**Exercise objective:** The answer must be every entry, retyped without a single difference.

**Records provided:**
*** Begin section ***

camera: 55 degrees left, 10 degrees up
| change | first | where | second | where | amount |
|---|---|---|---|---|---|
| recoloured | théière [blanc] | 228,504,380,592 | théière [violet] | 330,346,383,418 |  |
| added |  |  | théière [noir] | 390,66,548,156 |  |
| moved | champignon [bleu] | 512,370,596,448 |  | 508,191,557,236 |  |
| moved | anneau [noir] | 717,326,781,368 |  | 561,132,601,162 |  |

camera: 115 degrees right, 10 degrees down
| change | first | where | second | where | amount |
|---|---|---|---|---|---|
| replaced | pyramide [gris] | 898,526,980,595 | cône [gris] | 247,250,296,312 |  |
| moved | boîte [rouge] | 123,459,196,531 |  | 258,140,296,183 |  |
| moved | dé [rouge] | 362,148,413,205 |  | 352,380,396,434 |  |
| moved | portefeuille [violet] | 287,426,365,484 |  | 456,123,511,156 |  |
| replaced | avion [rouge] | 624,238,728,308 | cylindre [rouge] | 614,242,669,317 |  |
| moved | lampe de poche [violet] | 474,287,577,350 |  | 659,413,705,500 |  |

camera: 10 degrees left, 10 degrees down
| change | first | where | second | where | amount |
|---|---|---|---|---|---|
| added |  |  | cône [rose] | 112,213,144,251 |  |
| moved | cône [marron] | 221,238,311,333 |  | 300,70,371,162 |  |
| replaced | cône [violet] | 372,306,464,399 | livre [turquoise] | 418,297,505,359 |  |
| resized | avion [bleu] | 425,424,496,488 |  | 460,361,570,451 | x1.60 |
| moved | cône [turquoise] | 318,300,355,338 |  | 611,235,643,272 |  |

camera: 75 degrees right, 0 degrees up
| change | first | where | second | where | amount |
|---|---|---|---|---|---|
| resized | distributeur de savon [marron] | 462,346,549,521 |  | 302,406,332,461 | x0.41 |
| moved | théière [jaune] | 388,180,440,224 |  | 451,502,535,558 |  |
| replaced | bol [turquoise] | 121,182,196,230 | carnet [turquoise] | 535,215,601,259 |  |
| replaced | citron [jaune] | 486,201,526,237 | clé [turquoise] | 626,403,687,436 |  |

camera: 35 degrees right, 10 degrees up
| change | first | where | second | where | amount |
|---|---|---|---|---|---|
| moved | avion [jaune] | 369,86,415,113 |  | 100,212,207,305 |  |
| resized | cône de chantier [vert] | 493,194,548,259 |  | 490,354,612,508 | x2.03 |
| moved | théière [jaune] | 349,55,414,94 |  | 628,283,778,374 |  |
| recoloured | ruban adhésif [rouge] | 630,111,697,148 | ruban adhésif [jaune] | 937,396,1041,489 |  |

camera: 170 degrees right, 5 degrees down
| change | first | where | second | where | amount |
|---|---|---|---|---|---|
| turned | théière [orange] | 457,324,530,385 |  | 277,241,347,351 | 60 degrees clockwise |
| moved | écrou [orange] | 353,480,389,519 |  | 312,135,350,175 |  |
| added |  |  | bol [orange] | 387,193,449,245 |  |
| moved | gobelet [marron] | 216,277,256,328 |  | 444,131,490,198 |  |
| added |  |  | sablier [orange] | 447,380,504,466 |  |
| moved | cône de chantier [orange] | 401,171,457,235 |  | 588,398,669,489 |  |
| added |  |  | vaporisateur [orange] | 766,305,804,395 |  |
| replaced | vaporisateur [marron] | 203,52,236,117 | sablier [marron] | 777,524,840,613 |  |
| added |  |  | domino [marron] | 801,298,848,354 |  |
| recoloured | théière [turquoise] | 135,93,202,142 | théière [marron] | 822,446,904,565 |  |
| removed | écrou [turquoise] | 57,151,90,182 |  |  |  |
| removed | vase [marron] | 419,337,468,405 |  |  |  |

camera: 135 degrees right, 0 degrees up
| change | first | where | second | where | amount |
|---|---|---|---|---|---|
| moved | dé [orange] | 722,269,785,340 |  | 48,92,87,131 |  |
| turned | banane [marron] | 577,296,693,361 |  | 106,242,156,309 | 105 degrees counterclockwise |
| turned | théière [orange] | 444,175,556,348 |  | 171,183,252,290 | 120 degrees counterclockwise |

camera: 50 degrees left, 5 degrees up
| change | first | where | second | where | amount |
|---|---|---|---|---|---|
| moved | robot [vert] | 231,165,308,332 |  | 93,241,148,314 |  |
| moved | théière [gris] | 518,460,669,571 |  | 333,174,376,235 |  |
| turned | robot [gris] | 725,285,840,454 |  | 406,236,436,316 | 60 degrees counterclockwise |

*** End section ***

**Result below:**
camera: 55 degrees left, 10 degrees up
| change | first | where | second | where | amount |
|---|---|---|---|---|---|
| recoloured | théière [blanc] | 228,504,380,592 | théière [violet] | 330,346,383,418 |  |
| added |  |  | théière [noir] | 390,66,548,156 |  |
| moved | champignon [bleu] | 512,370,596,448 |  | 508,191,557,236 |  |
| moved | anneau [noir] | 717,326,781,368 |  | 561,132,601,162 |  |

camera: 115 degrees right, 10 degrees down
| change | first | where | second | where | amount |
|---|---|---|---|---|---|
| replaced | pyramide [gris] | 898,526,980,595 | cône [gris] | 247,250,296,312 |  |
| moved | boîte [rouge] | 123,459,196,531 |  | 258,140,296,183 |  |
| moved | dé [rouge] | 362,148,413,205 |  | 352,380,396,434 |  |
| moved | portefeuille [violet] | 287,426,365,484 |  | 456,123,511,156 |  |
| replaced | avion [rouge] | 624,238,728,308 | cylindre [rouge] | 614,242,669,317 |  |
| moved | lampe de poche [violet] | 474,287,577,350 |  | 659,413,705,500 |  |

camera: 10 degrees left, 10 degrees down
| change | first | where | second | where | amount |
|---|---|---|---|---|---|
| added |  |  | cône [rose] | 112,213,144,251 |  |
| moved | cône [marron] | 221,238,311,333 |  | 300,70,371,162 |  |
| replaced | cône [violet] | 372,306,464,399 | livre [turquoise] | 418,297,505,359 |  |
| resized | avion [bleu] | 425,424,496,488 |  | 460,361,570,451 | x1.60 |
| moved | cône [turquoise] | 318,300,355,338 |  | 611,235,643,272 |  |

camera: 75 degrees right, 0 degrees up
| change | first | where | second | where | amount |
|---|---|---|---|---|---|
| resized | distributeur de savon [marron] | 462,346,549,521 |  | 302,406,332,461 | x0.41 |
| moved | théière [jaune] | 388,180,440,224 |  | 451,502,535,558 |  |
| replaced | bol [turquoise] | 121,182,196,230 | carnet [turquoise] | 535,215,601,259 |  |
| replaced | citron [jaune] | 486,201,526,237 | clé [turquoise] | 626,403,687,436 |  |

camera: 35 degrees right, 10 degrees up
| change | first | where | second | where | amount |
|---|---|---|---|---|---|
| moved | avion [jaune] | 369,86,415,113 |  | 100,212,207,305 |  |
| resized | cône de chantier [vert] | 493,194,548,259 |  | 490,354,612,508 | x2.03 |
| moved | théière [jaune] | 349,55,414,94 |  | 628,283,778,374 |  |
| recoloured | ruban adhésif [rouge] | 630,111,697,148 | ruban adhésif [jaune] | 937,396,1041,489 |  |

camera: 170 degrees right, 5 degrees down
| change | first | where | second | where | amount |
|---|---|---|---|---|---|
| turned | théière [orange] | 457,324,530,385 |  | 277,241,347,351 | 60 degrees clockwise |
| moved | écrou [orange] | 353,480,389,519 |  | 312,135,350,175 |  |
| added |  |  | bol [orange] | 387,193,449,245 |  |
| moved | gobelet [marron] | 216,277,256,328 |  | 444,131,490,198 |  |
| added |  |  | sablier [orange] | 447,380,504,466 |  |
| moved | cône de chantier [orange] | 401,171,457,235 |  | 588,398,669,489 |  |
| added |  |  | vaporisateur [orange] | 766,305,804,395 |  |
| replaced | vaporisateur [marron] | 203,52,236,117 | sablier [marron] | 777,524,840,613 |  |
| added |  |  | domino [marron] | 801,298,848,354 |  |
| recoloured | théière [turquoise] | 135,93,202,142 | théière [marron] | 822,446,904,565 |  |
| removed | écrou [turquoise] | 57,151,90,182 |  |  |  |
| removed | vase [marron] | 419,337,468,405 |  |  |  |

camera: 135 degrees right, 0 degrees up
| change | first | where | second | where | amount |
|---|---|---|---|---|---|
| moved | dé [orange] | 722,269,785,340 |  | 48,92,87,131 |  |
| turned | banane [marron] | 577,296,693,361 |  | 106,242,156,309 | 105 degrees counterclockwise |
| turned | théière [orange] | 444,175,556,348 |  | 171,183,252,290 | 120 degrees counterclockwise |

camera: 50 degrees left, 5 degrees up
| change | first | where | second | where | amount |
|---|---|---|---|---|---|
| moved | robot [vert] | 231,165,308,332 |  | 93,241,148,314 |  |
| moved | théière [gris] | 518,460,669,571 |  | 333,174,376,235 |  |
| turned | robot [gris] | 725,285,840,454 |  | 406,236,436,316 | 60 degrees counterclockwise |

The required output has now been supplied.